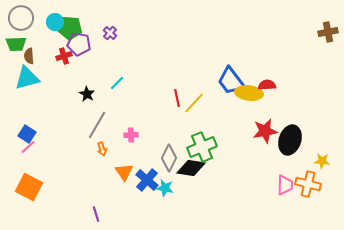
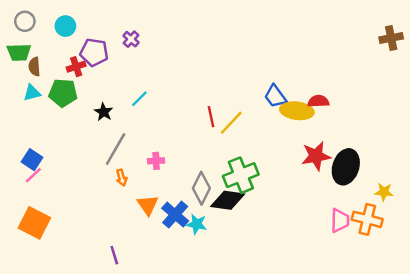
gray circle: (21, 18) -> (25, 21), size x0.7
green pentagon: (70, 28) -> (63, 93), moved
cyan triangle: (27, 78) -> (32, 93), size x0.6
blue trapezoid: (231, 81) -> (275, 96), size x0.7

+++

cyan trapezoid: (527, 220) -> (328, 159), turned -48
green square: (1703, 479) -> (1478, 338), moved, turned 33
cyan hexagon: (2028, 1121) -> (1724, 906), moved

+++

*Directions for this task*: Count every line of the material above that includes "green", giving the total without any other words.

*Completed task*: 2